**The problem**
Pick out every line of the entries below where "black" occurs, and copy those lines.
───── Given records ─────
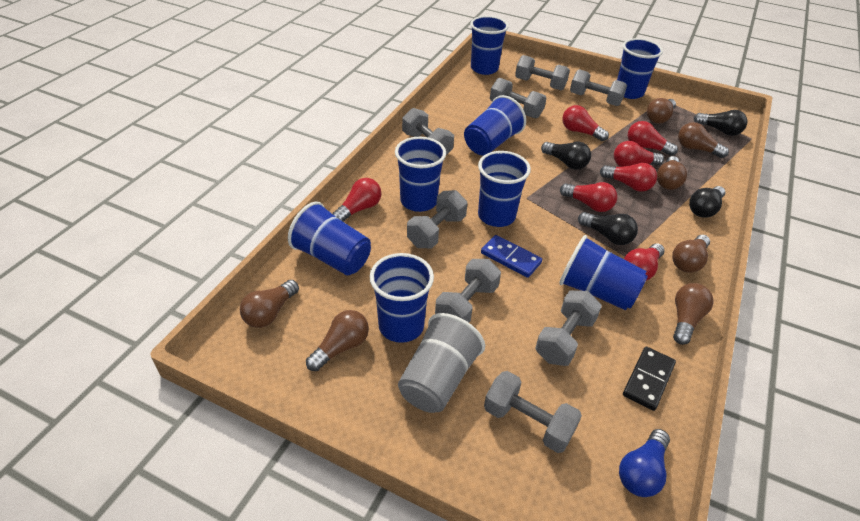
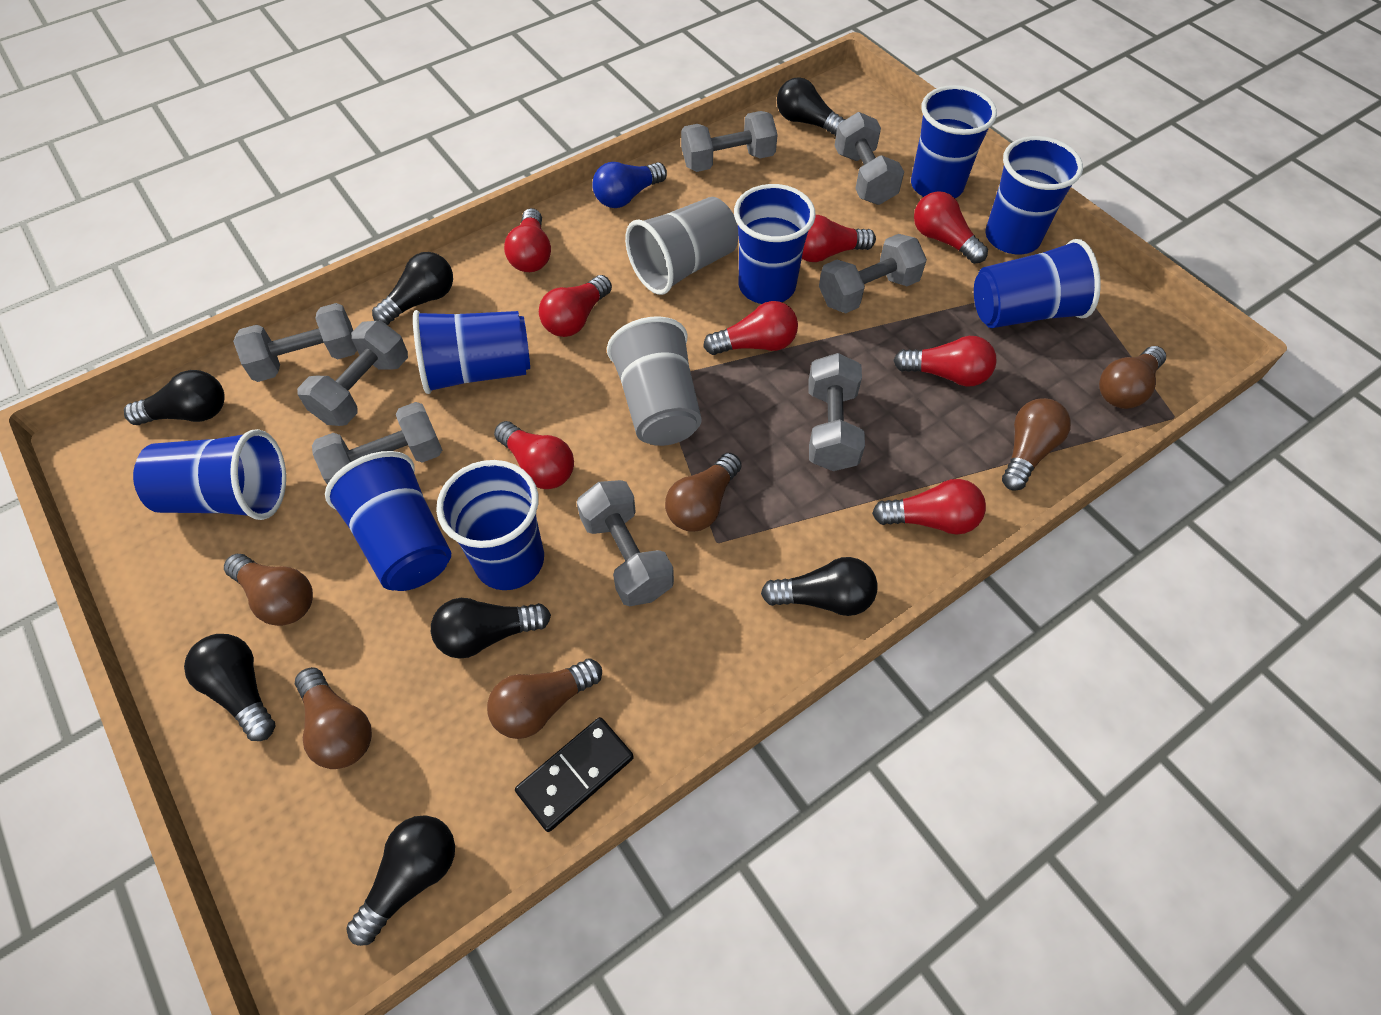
black light bulb: 4 -> 7
blue domino: 1 -> 0
brown light bulb: 7 -> 6
grey cup: 1 -> 2
red light bulb: 7 -> 8

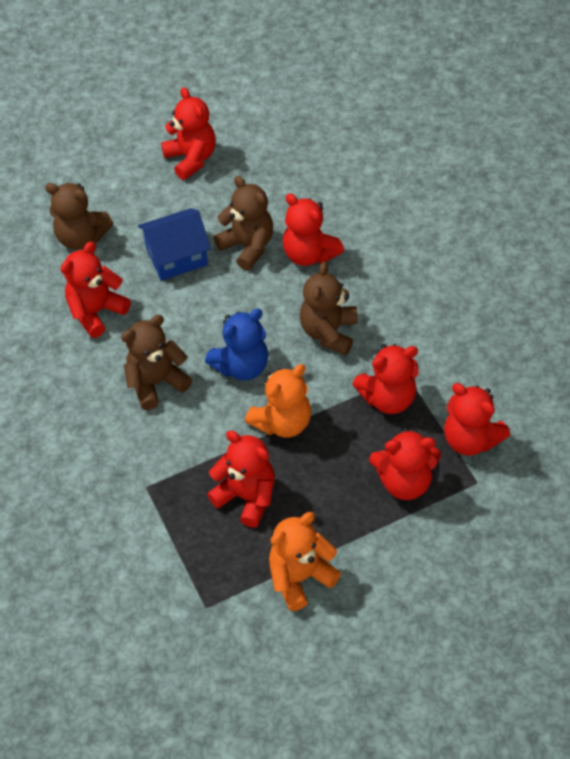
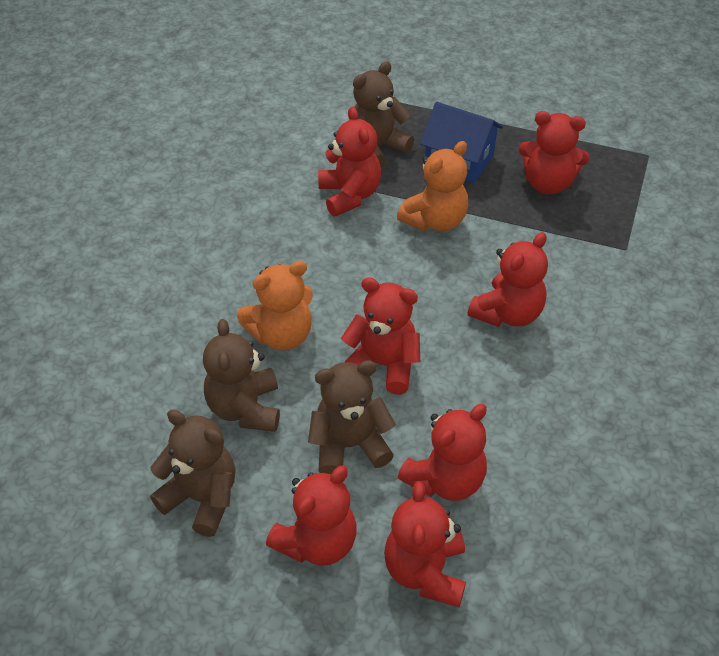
blue teddy bear: 1 -> 0

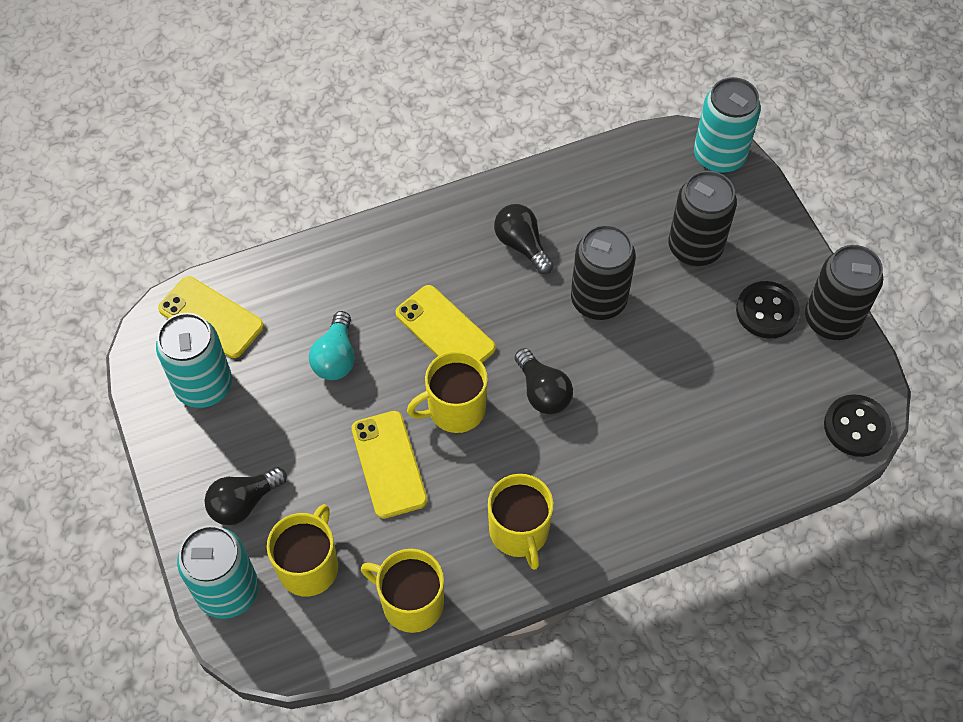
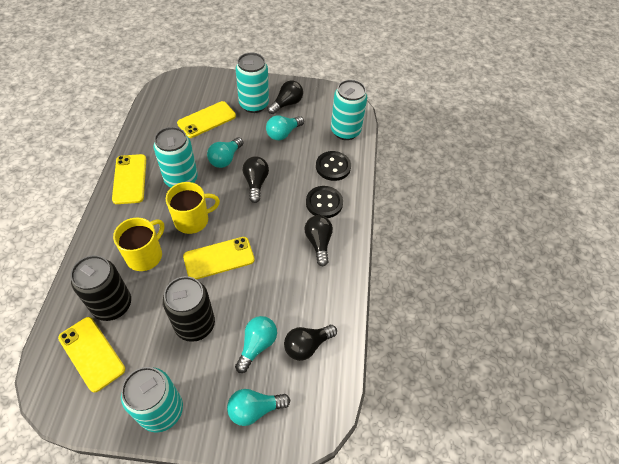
black can: 3 -> 2
black light bulb: 3 -> 4
turquoise can: 3 -> 4
turquoise light bulb: 1 -> 4
yellow mug: 4 -> 2
yellow phone: 3 -> 4

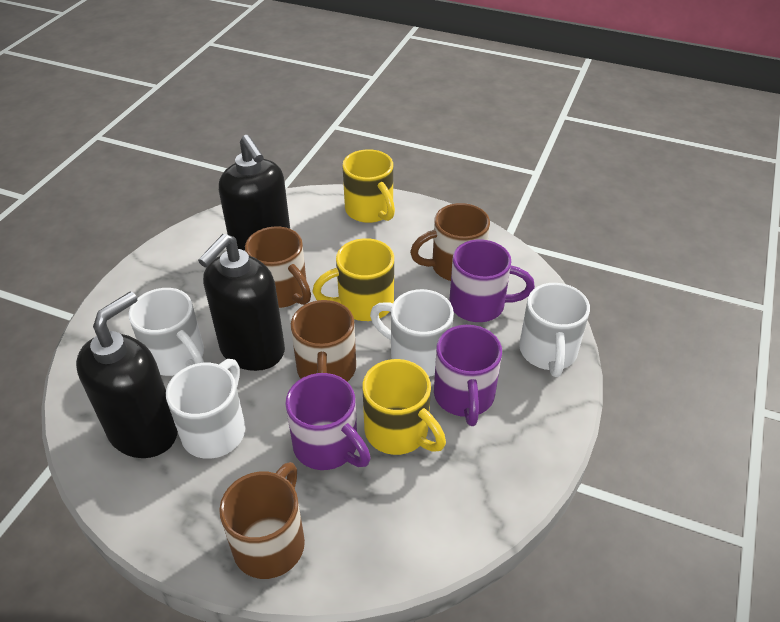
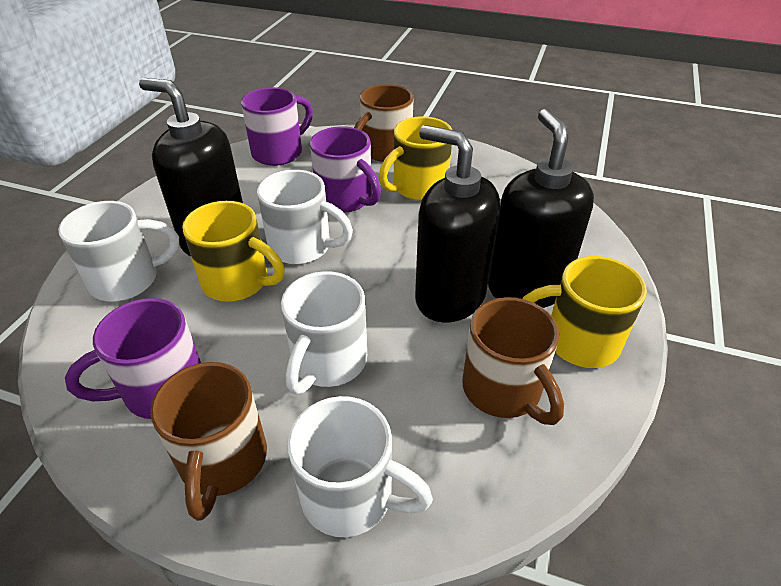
brown mug: 4 -> 3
─────
**Output for this exercise**
black light bulb: 4 -> 7
black can: 3 -> 2
black light bulb: 3 -> 4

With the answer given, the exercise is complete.